Data records:
--------------------------------------------------

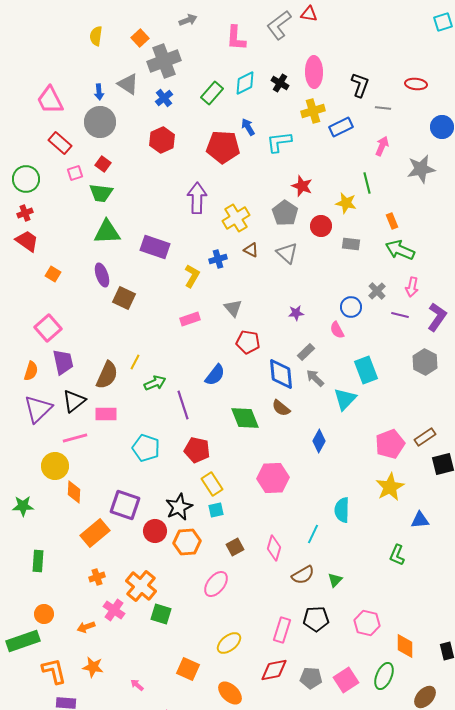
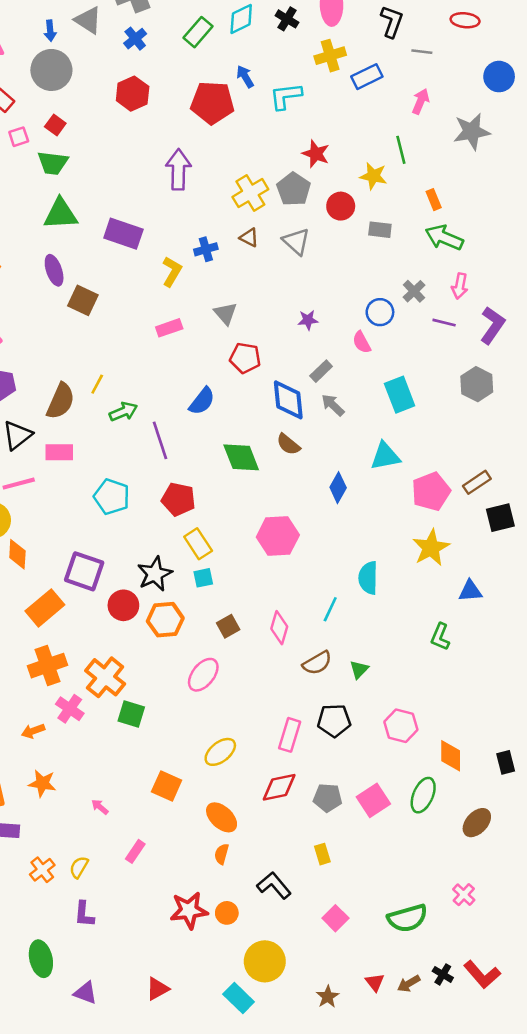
yellow cross: (236, 218) -> (250, 193), moved
cyan triangle: (345, 399) -> (385, 456), moved, turned 35
orange cross: (97, 577) -> (47, 666), size x1.8

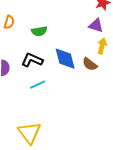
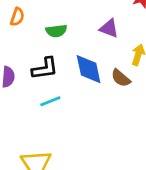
purple triangle: (96, 25) -> (109, 28), moved
black L-shape: (32, 60) -> (45, 68), turned 145

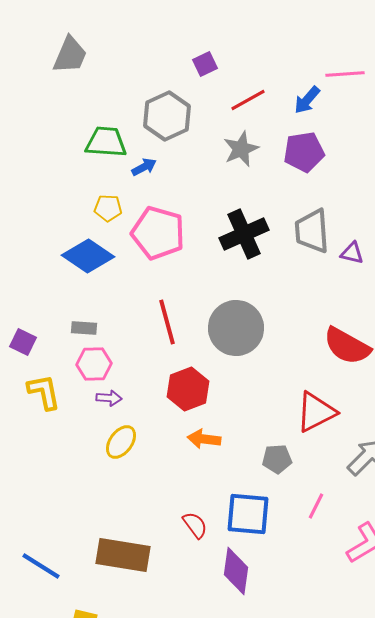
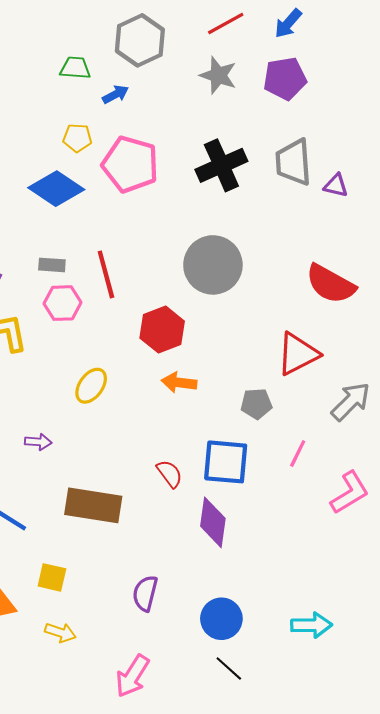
green trapezoid: (106, 142) -> (75, 68), size x0.7
gray star: (241, 149) -> (218, 75), turned -30
red line: (167, 322) -> (106, 274), moved
purple arrow: (109, 398) -> (38, 442), moved

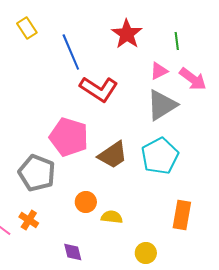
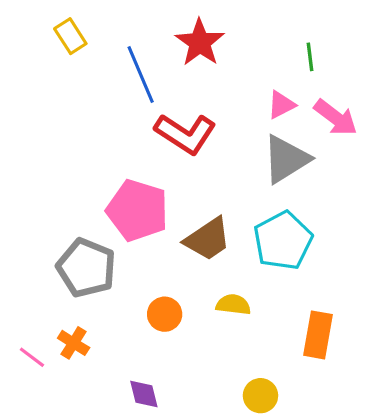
red star: (127, 34) -> (200, 42), moved
yellow semicircle: (112, 217) -> (233, 305), moved

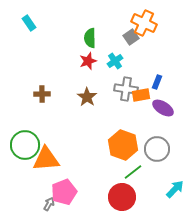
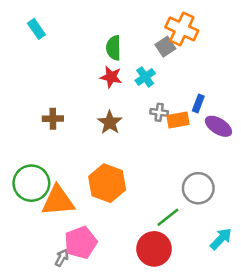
red star: (88, 61) -> (111, 77), turned 30
gray cross: (126, 89) -> (159, 112), size x0.6
purple ellipse: (163, 108) -> (218, 126), moved
orange hexagon: (123, 145) -> (107, 183), moved

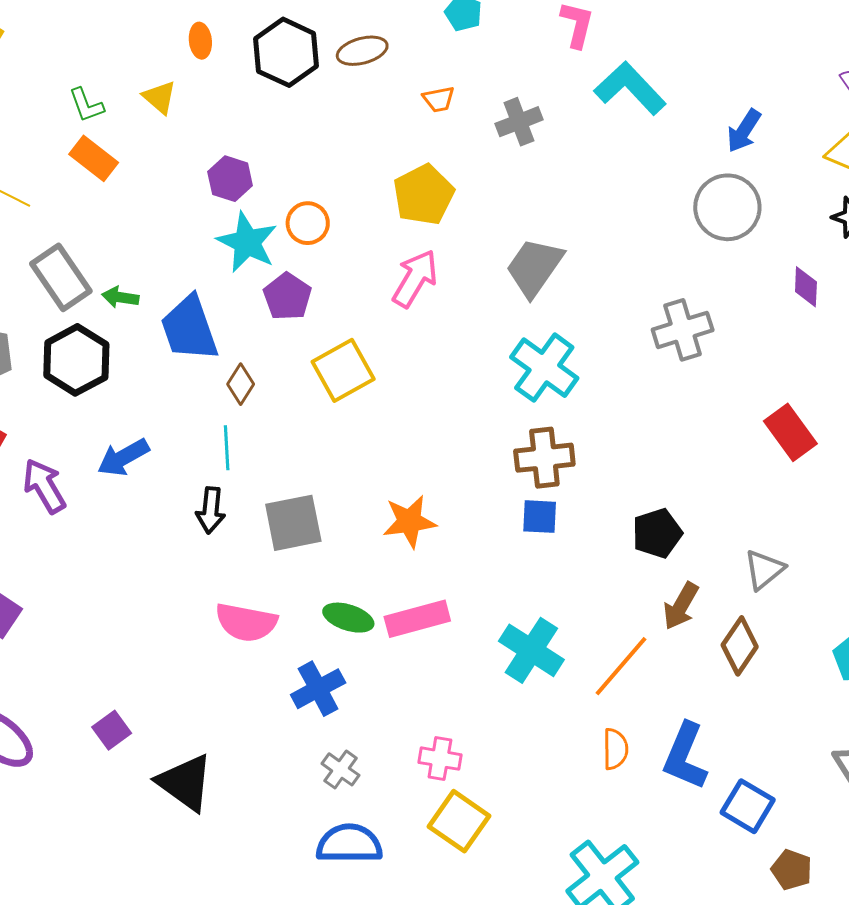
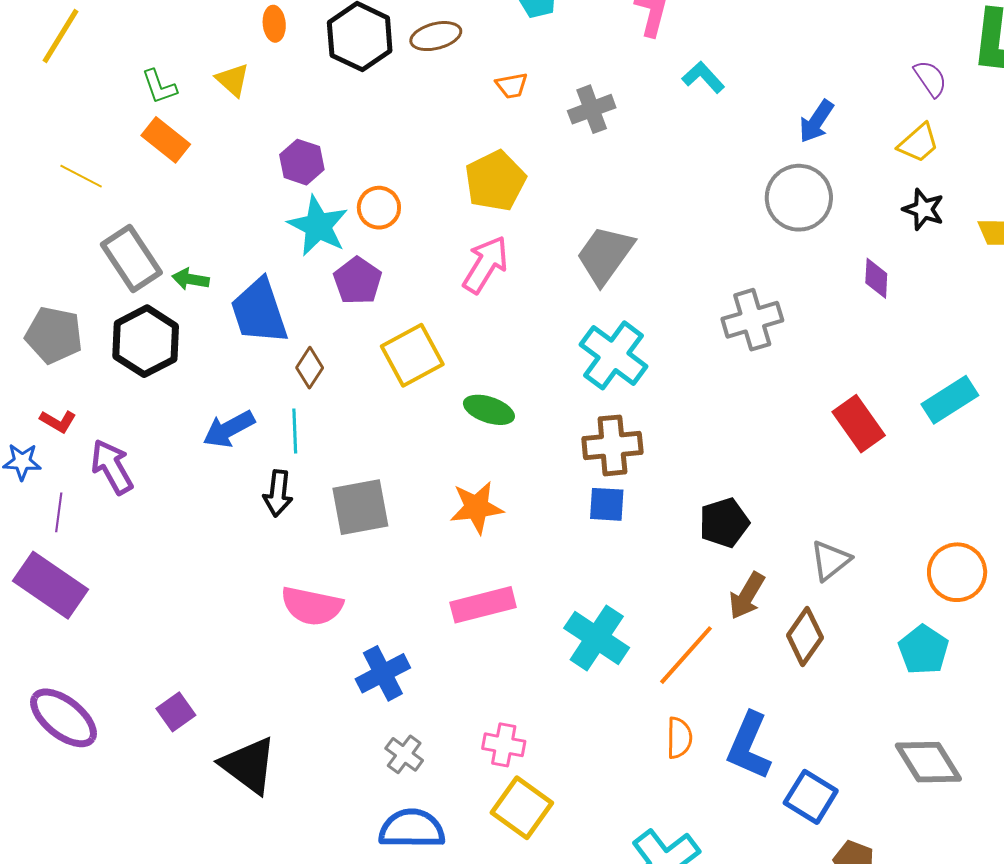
cyan L-shape: (630, 88) -> (703, 77), size x0.6
blue arrow: (123, 457) -> (229, 429), moved
green ellipse: (348, 618) -> (489, 410), moved

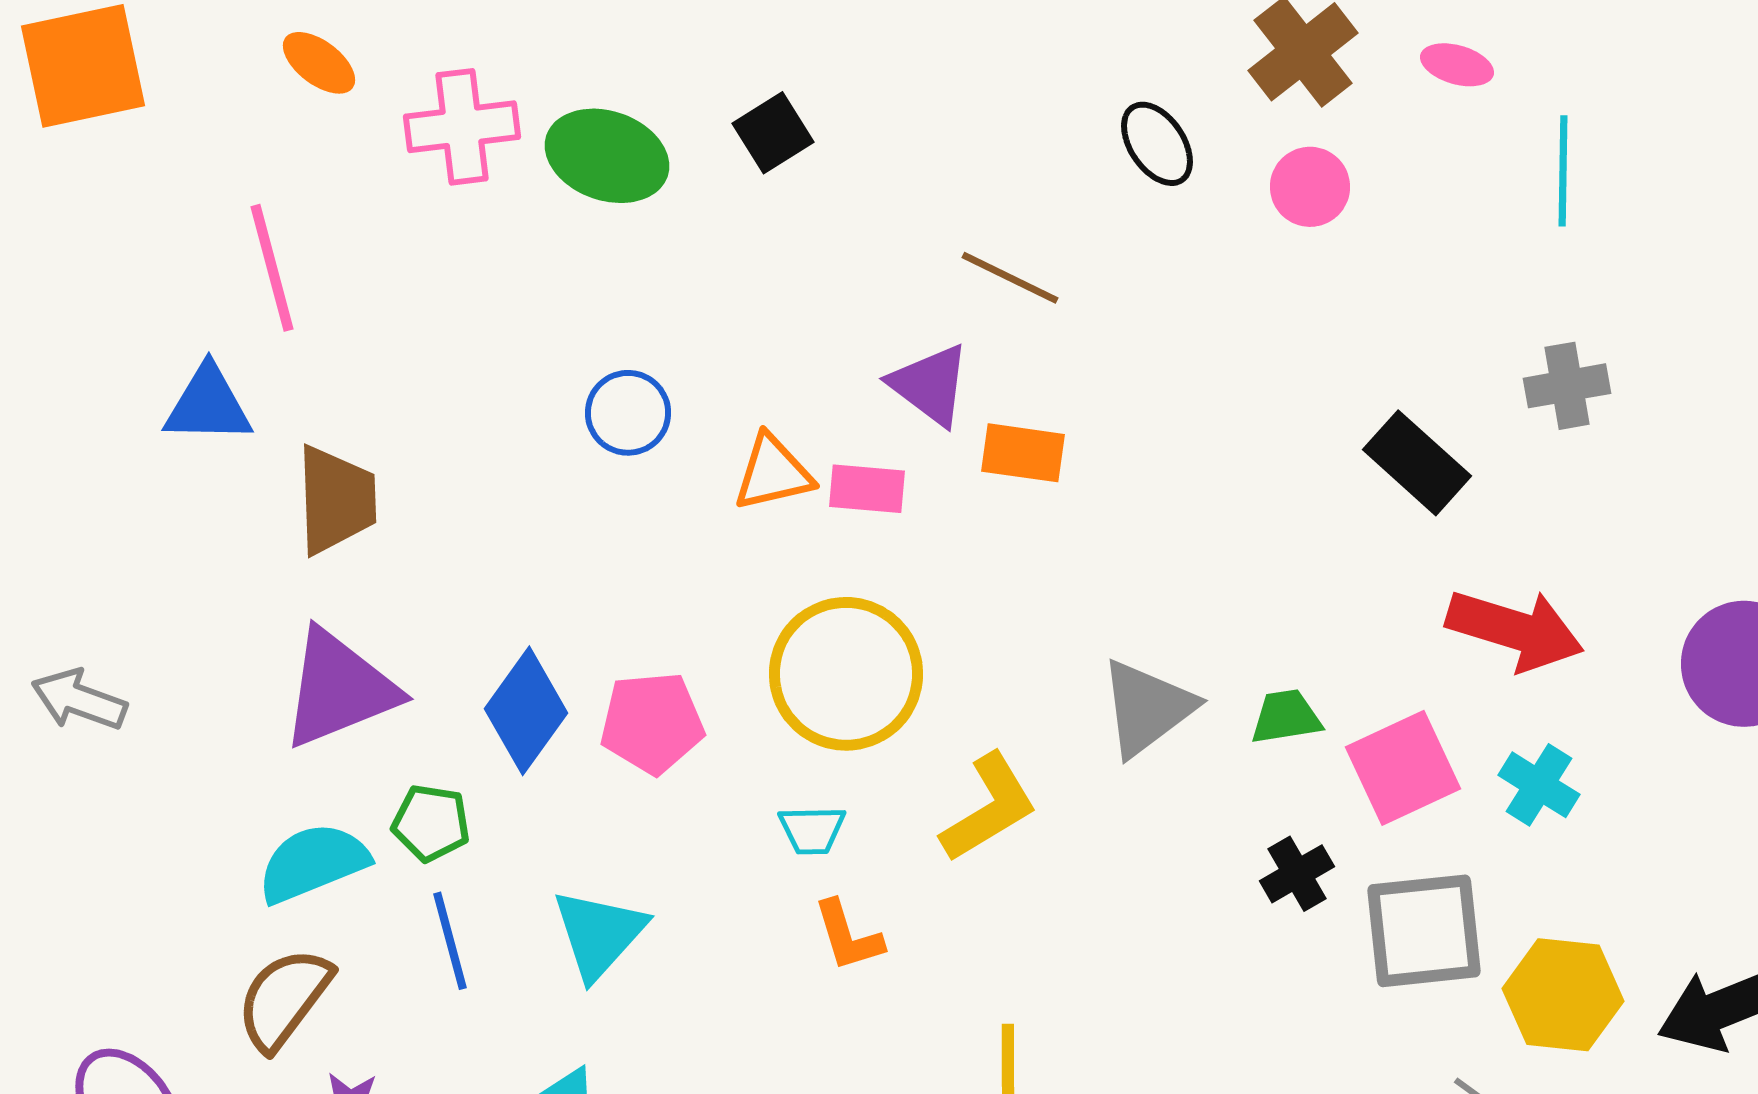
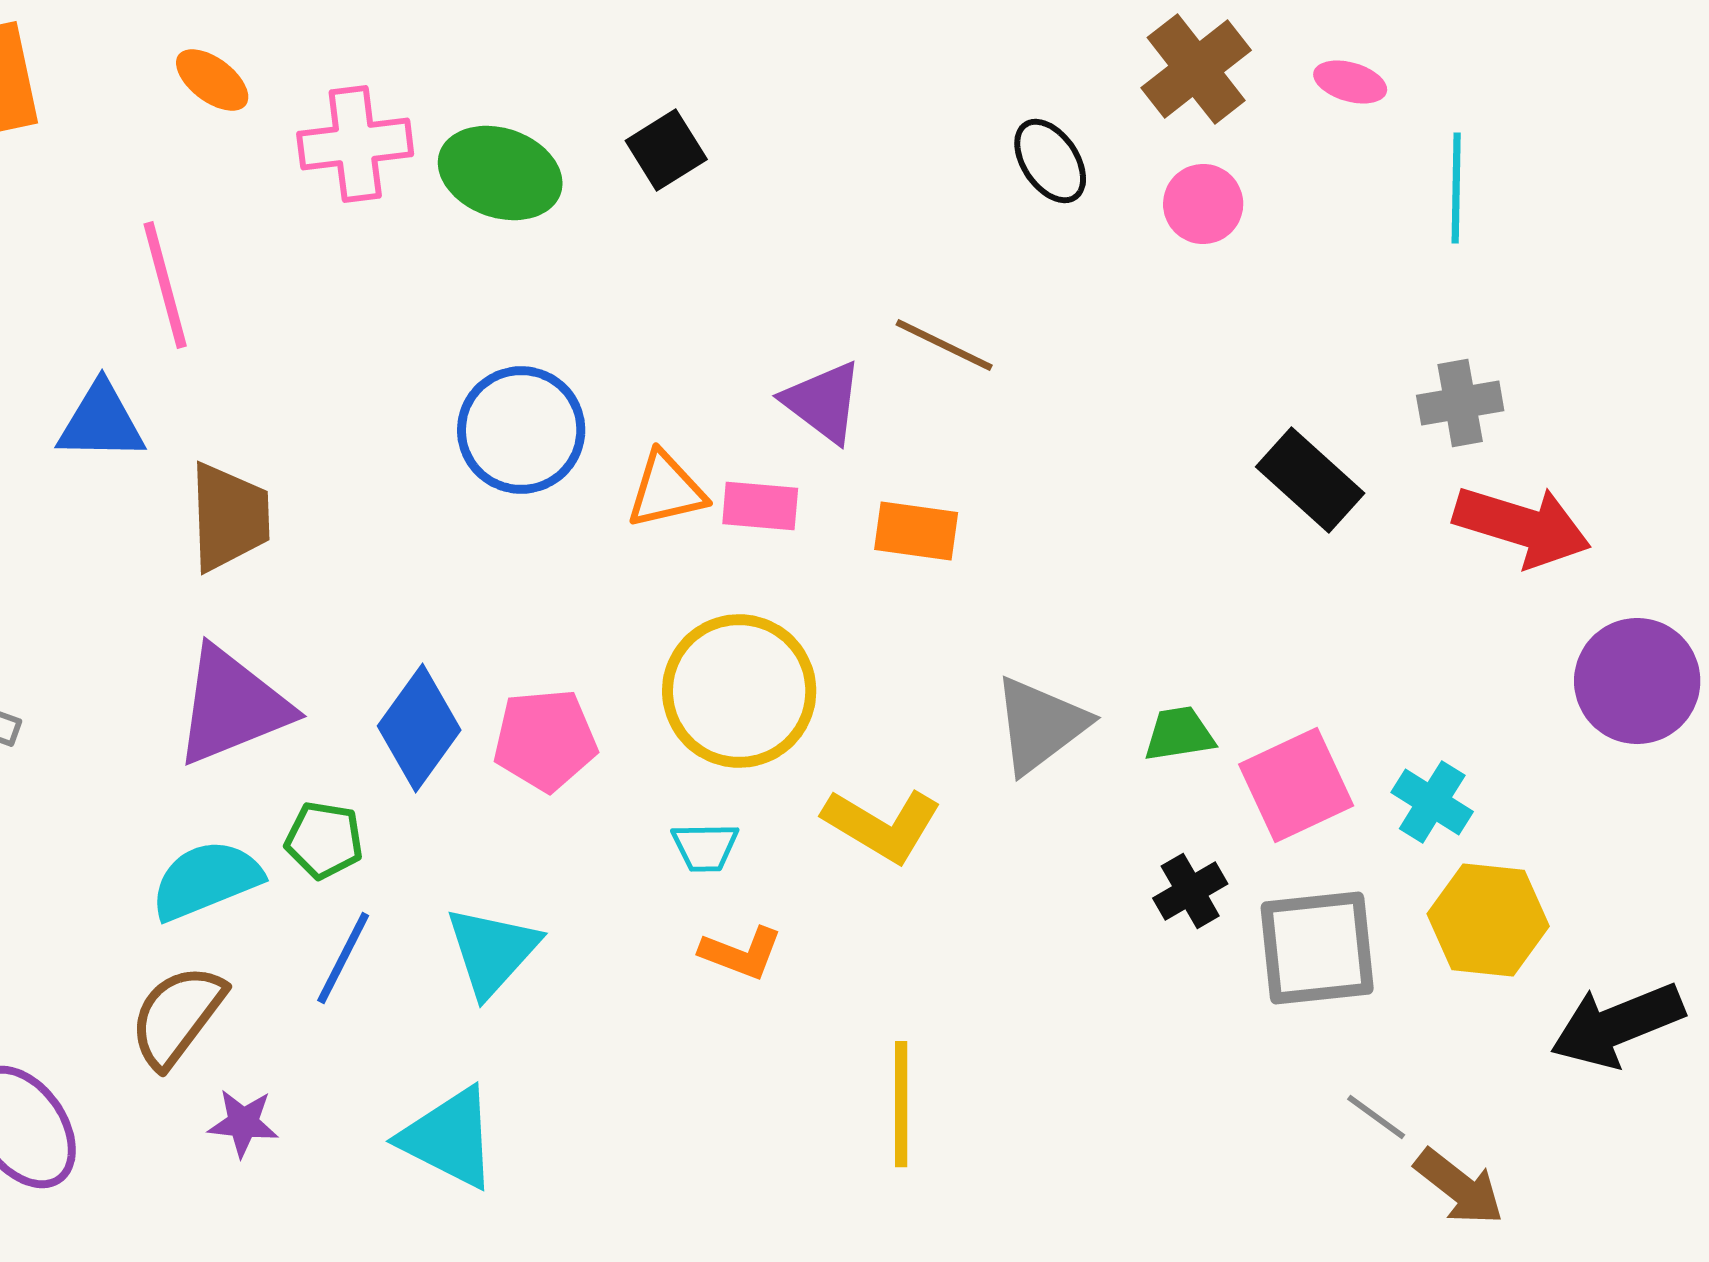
brown line: (1010, 278) -> (944, 345), moved
blue circle: (628, 413) -> (521, 430), size x1.5
orange rectangle: (1023, 453) -> (916, 531), moved
red arrow: (1515, 630) -> (1522, 526), moved
yellow L-shape: (989, 808) -> (882, 825), turned 62
orange L-shape: (848, 936) -> (741, 953), turned -52
blue line: (450, 941) -> (343, 958), turned 42
yellow hexagon: (1563, 995) -> (1488, 920), moved

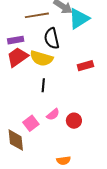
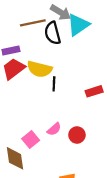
black semicircle: (52, 38) -> (53, 33), moved
red rectangle: (85, 66) -> (94, 91), moved
black line: (43, 85) -> (54, 84), moved

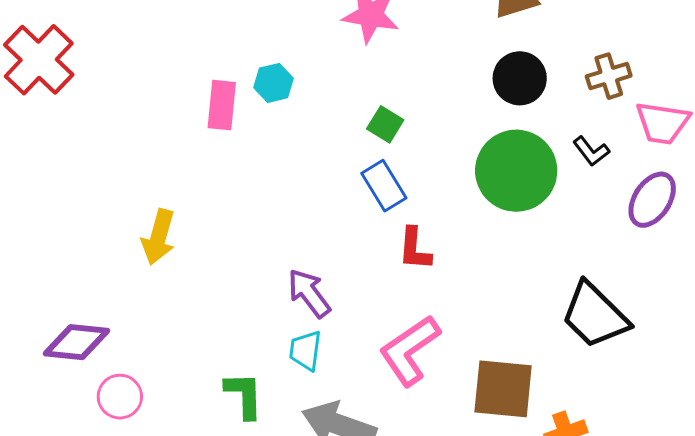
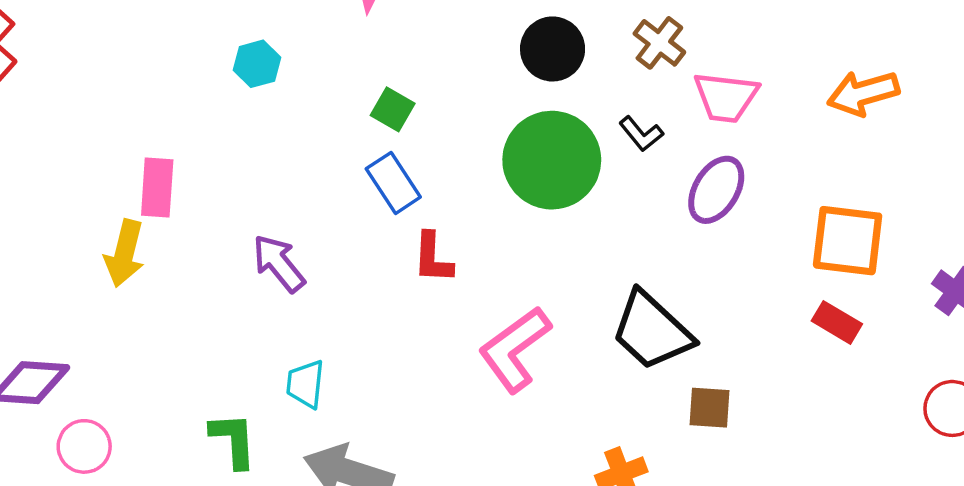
brown cross: (609, 76) -> (659, 43), turned -33
pink rectangle: (222, 105) -> (157, 188), moved
purple arrow: (309, 293) -> (279, 263), moved
pink L-shape: (410, 350) -> (515, 349), moved
brown square: (503, 389) -> (709, 408), moved, size x0.6

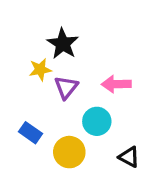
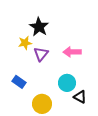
cyan circle: (97, 121) -> (67, 83), moved
yellow circle: (69, 152) -> (42, 104), moved

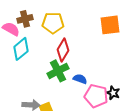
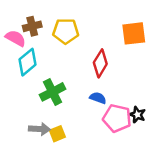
red diamond: (63, 50) -> (100, 63), moved
green cross: (58, 71) -> (53, 92), moved

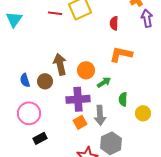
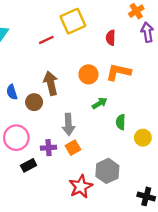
red line: (55, 13) -> (46, 40), moved, turned -32
orange circle: (86, 70) -> (88, 74), moved
blue semicircle: (25, 80) -> (12, 92), moved
purple cross: (78, 99) -> (49, 148), moved, size x0.6
gray arrow: (100, 115) -> (68, 124), moved

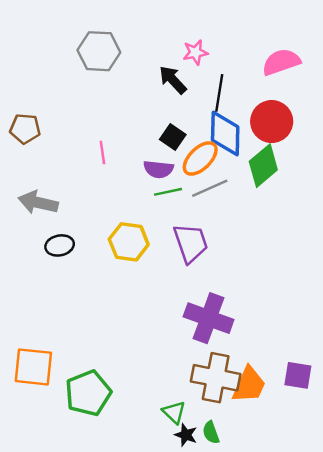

--------------------------------------------------

* Description of the task
Your output should be exactly the lines of the records above from the one with "red line: (55, 13)" through the last, both ends included, with pictures excluded.

* Written solution
red line: (55, 13) -> (46, 40), moved, turned -32
orange circle: (86, 70) -> (88, 74), moved
blue semicircle: (25, 80) -> (12, 92), moved
purple cross: (78, 99) -> (49, 148), moved, size x0.6
gray arrow: (100, 115) -> (68, 124), moved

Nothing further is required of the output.